* Exercise *
Take the entries below and print, exactly, the stretch from the line containing "R6: 22k (P3/1, VTH) -> 22k (GND, VTH)" through the line containing "U5 pin in+: GND -> none", both included.

▬▬▬▬▬▬

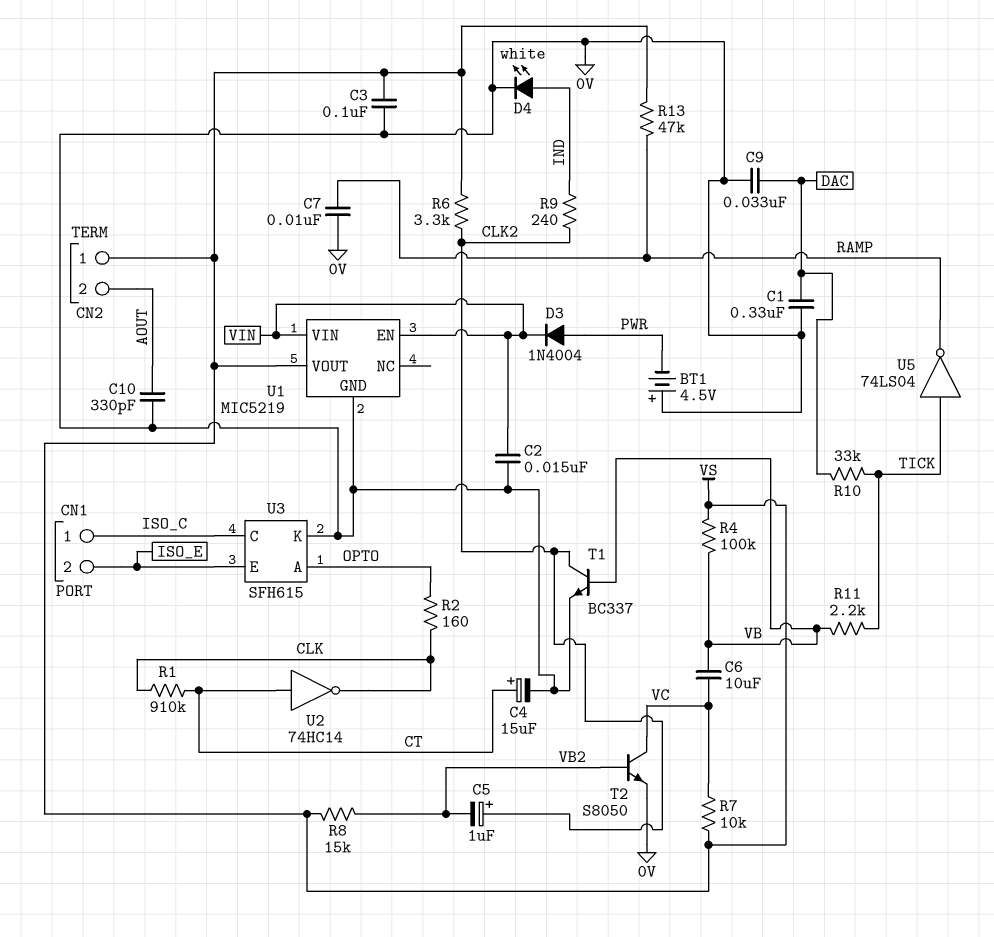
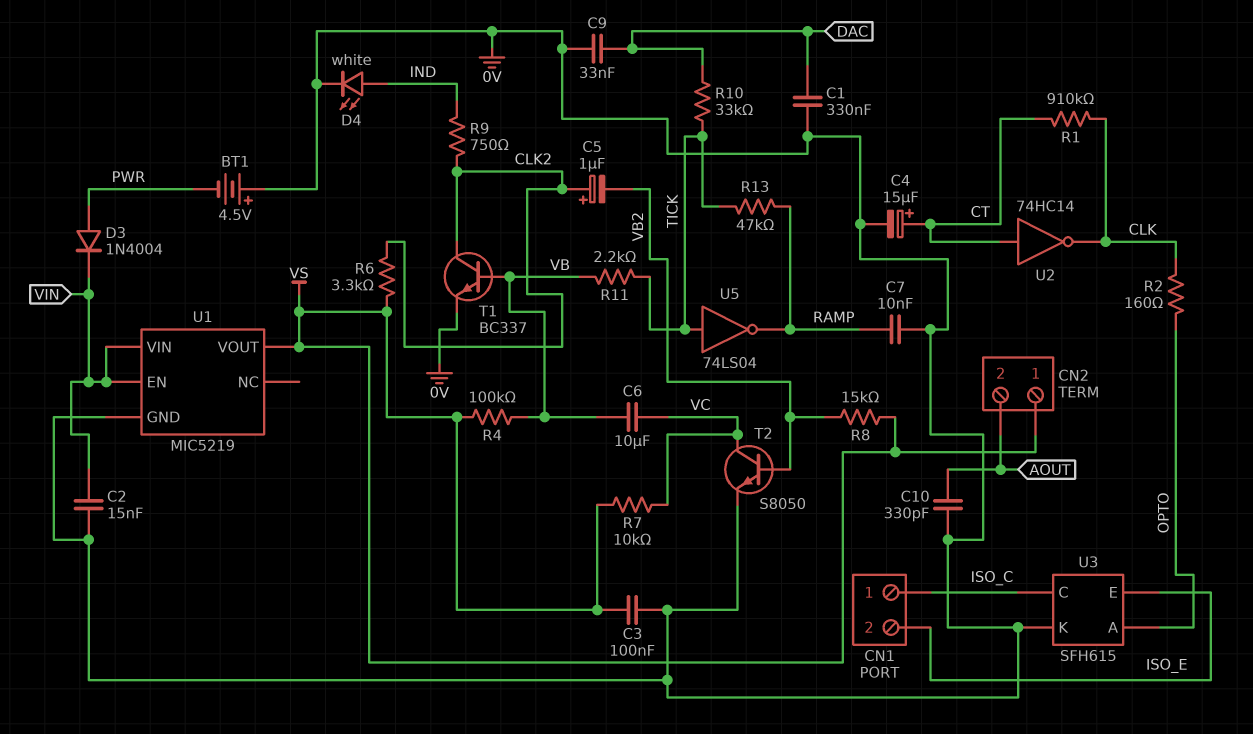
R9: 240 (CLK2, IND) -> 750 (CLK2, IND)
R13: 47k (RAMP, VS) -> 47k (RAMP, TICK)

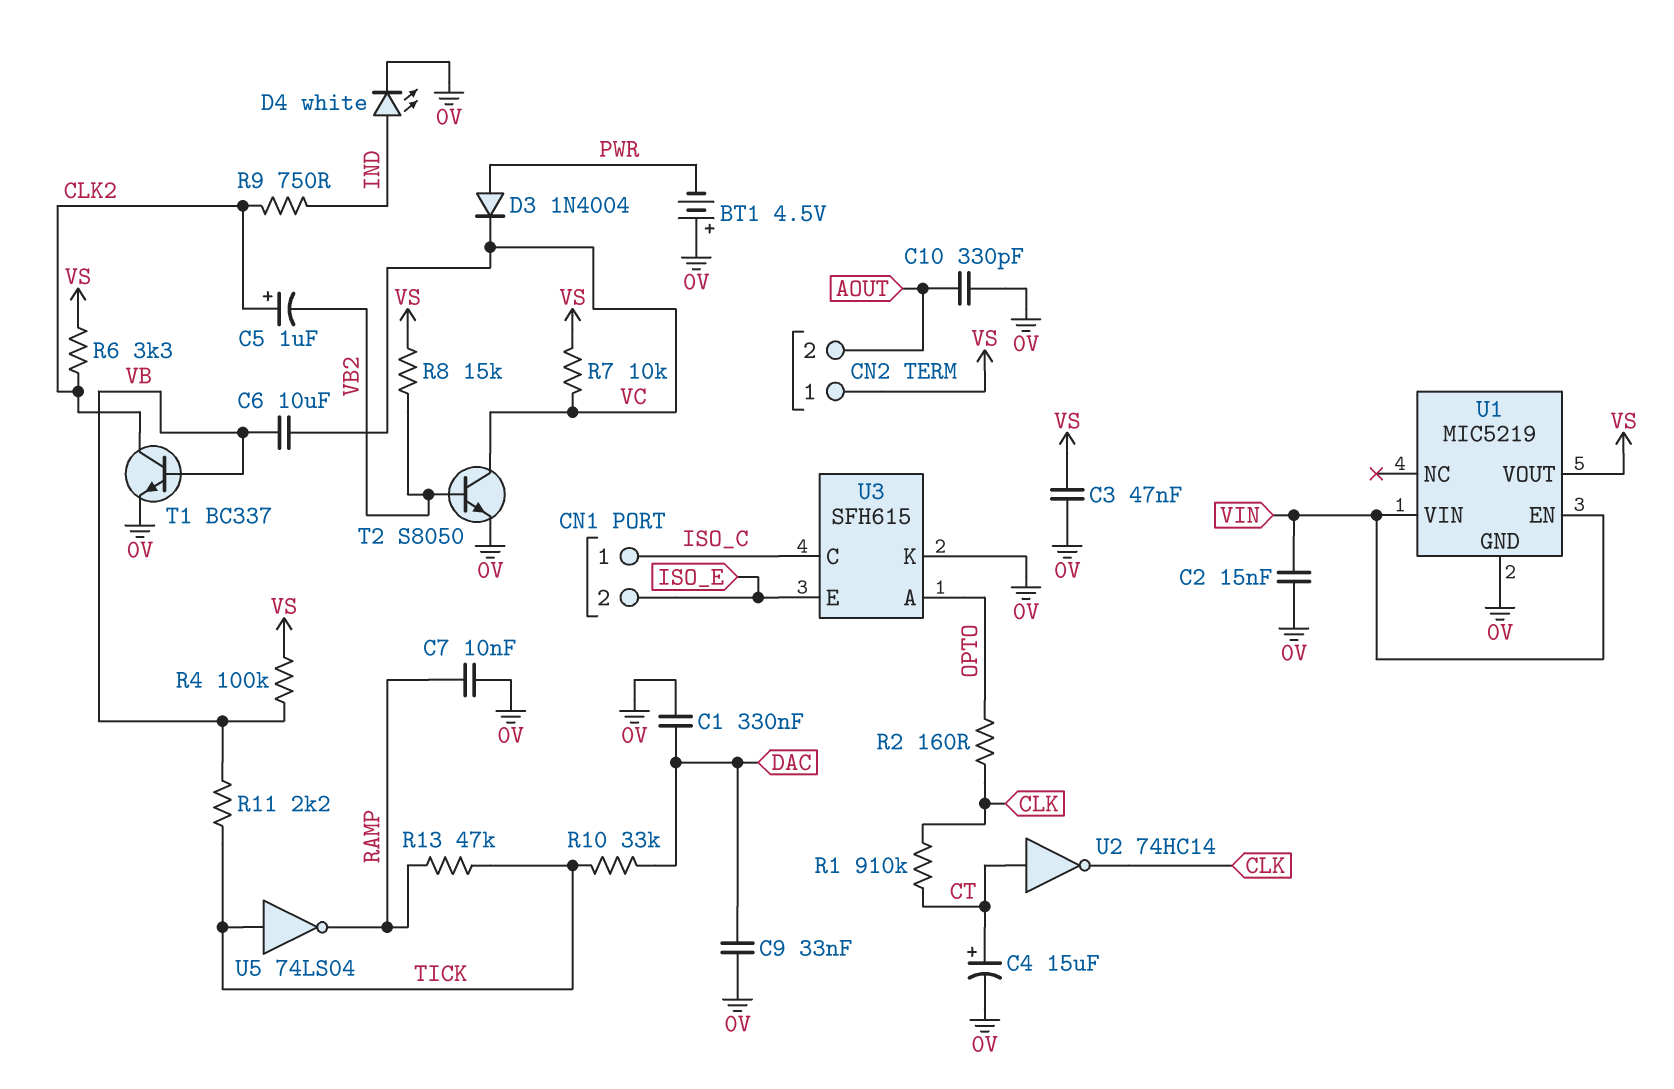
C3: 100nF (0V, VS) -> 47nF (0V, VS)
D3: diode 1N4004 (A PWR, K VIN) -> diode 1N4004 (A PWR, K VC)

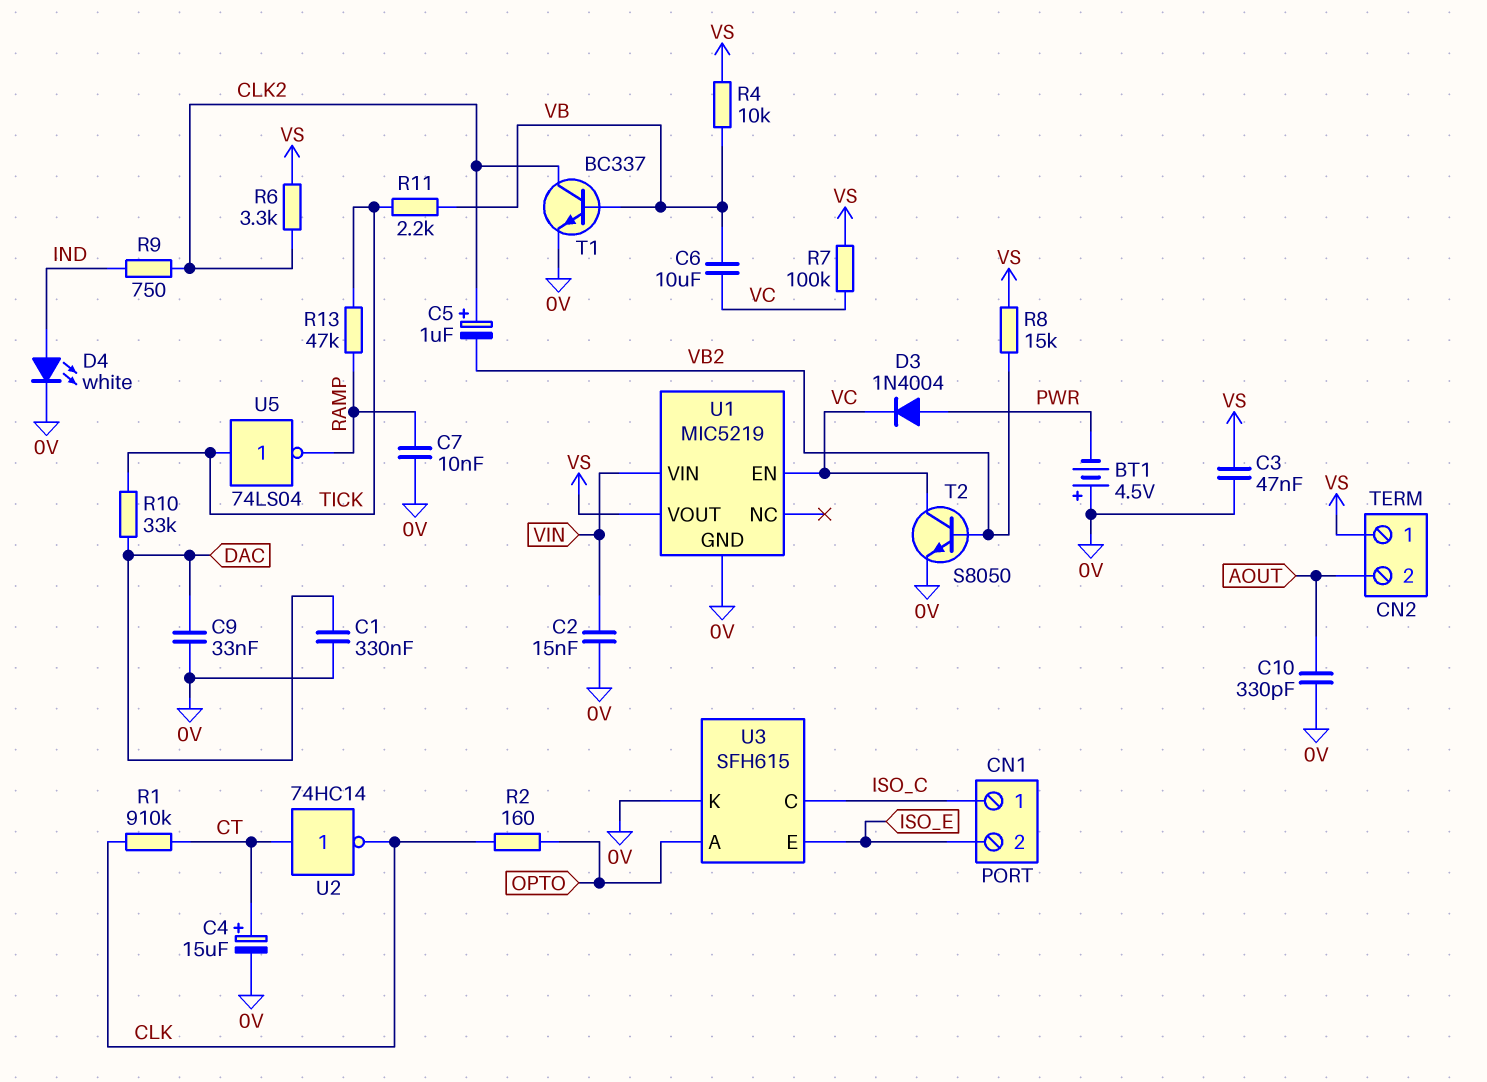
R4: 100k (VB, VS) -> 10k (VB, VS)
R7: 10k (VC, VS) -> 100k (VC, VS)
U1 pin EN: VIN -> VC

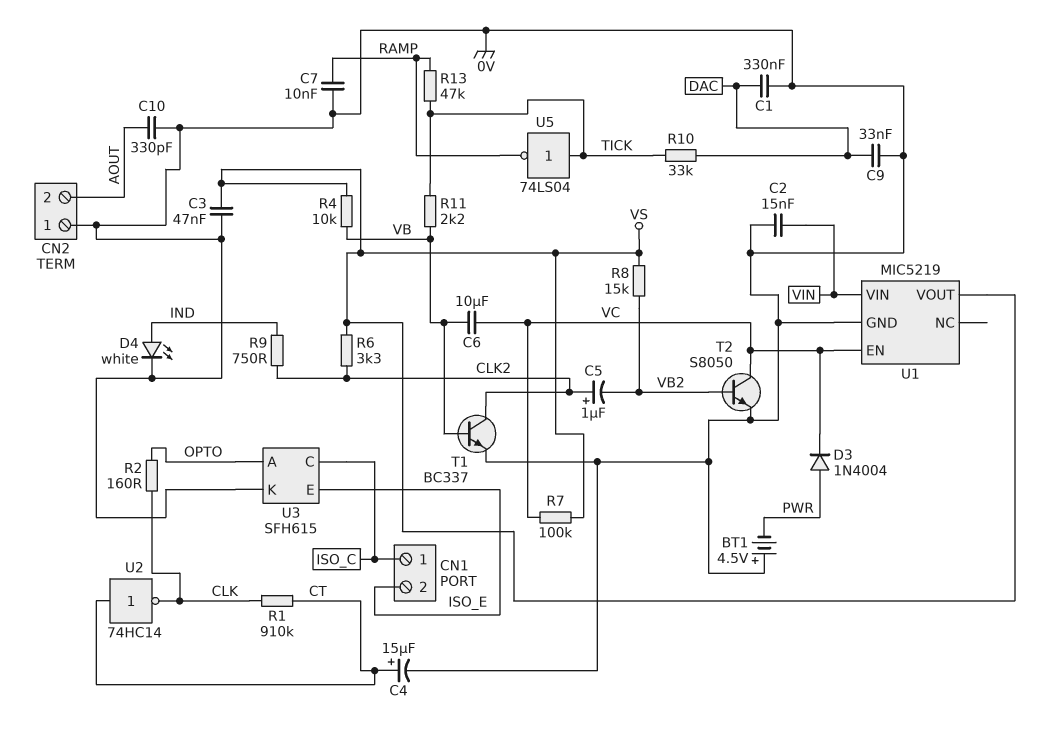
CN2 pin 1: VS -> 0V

▬▬▬▬▬▬

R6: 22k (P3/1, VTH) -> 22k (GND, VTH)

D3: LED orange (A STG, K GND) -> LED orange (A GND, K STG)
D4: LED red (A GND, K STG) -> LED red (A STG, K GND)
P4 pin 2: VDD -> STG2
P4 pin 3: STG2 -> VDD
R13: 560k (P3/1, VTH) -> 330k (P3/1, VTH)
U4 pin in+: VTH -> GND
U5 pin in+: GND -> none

▬▬▬▬▬▬

* The answer *
R6: 22k (P3/1, VTH) -> 22k (GND, VTH)

D3: LED orange (A STG, K GND) -> LED orange (A GND, K STG)
D4: LED red (A GND, K STG) -> LED red (A STG, K GND)
P4 pin 2: VDD -> STG2
P4 pin 3: STG2 -> VDD
R13: 560k (P3/1, VTH) -> 330k (P3/1, VTH)
U4 pin in+: VTH -> GND
U5 pin in+: GND -> none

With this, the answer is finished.